» Data under study

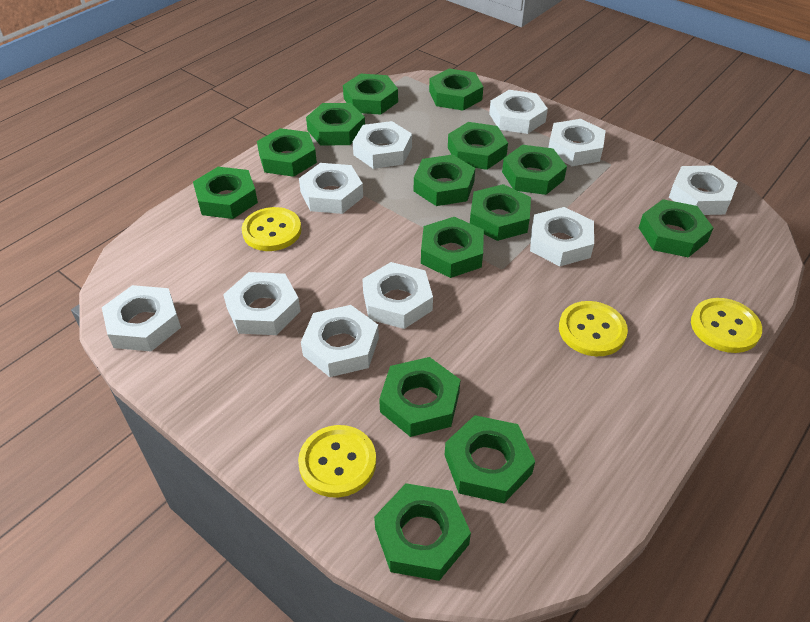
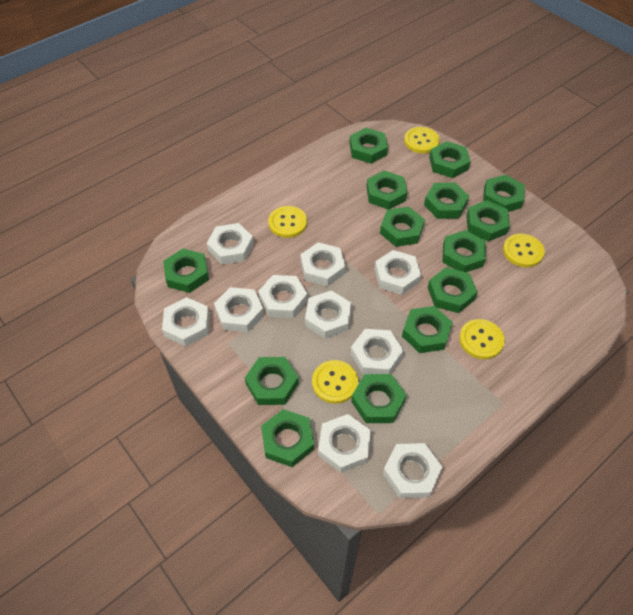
yellow button: 4 -> 5

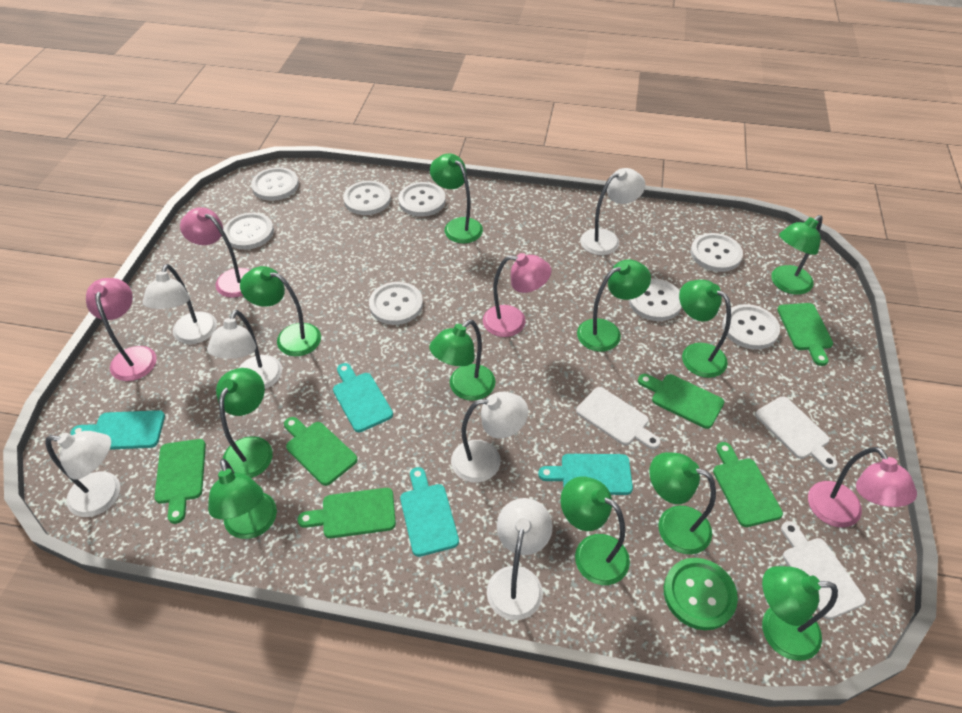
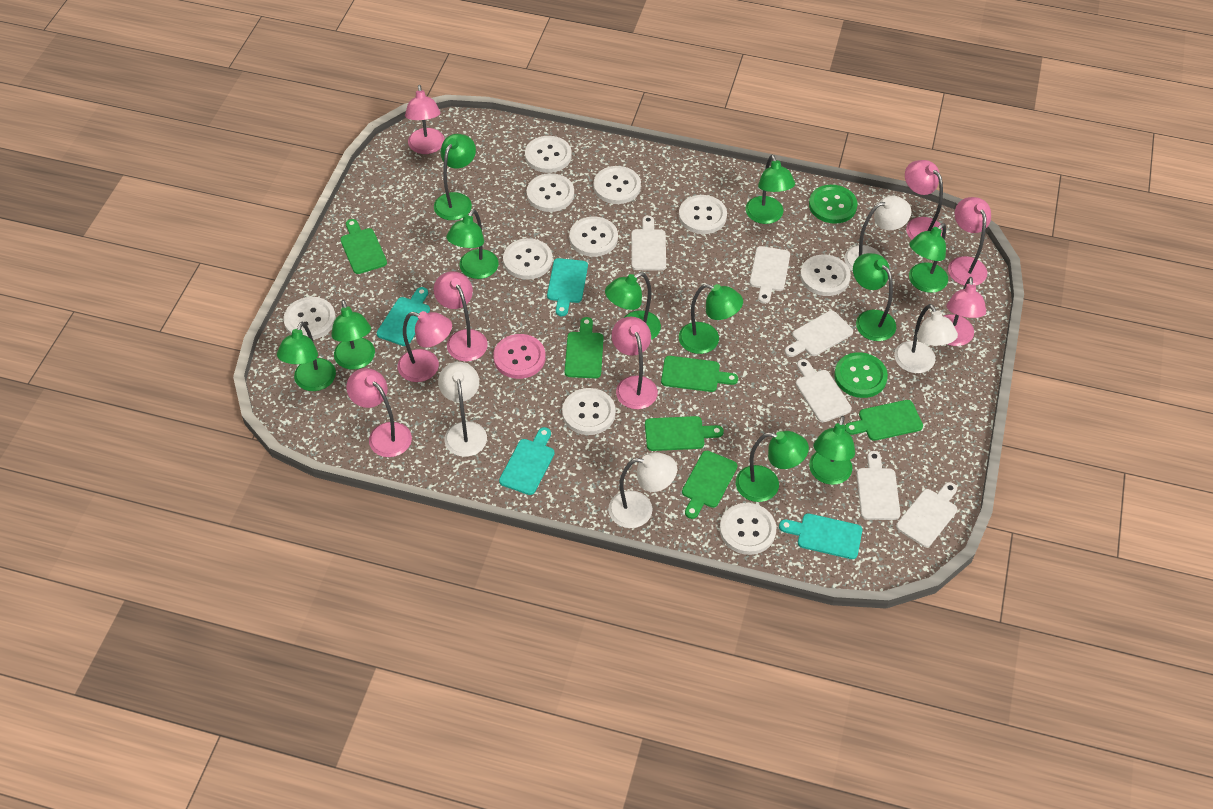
green button: 1 -> 2
pink button: 0 -> 1
pink lamp: 4 -> 8
white button: 8 -> 10
white cutting board: 3 -> 6
white lamp: 6 -> 4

» Work request
Gather each line from the listing above that holds "button".

» Exercise answer
yellow button: 4 -> 5
green button: 1 -> 2
pink button: 0 -> 1
white button: 8 -> 10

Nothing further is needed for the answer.